Requirement
Tally up the lines below containing the string "pink", then write the number alone.

Supplied material
○ ○ ○ ○ ○ ○ ○

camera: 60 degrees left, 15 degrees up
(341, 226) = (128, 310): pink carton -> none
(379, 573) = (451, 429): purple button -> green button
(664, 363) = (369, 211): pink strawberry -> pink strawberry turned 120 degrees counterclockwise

○ ○ ○ ○ ○ ○ ○

Worked solution
2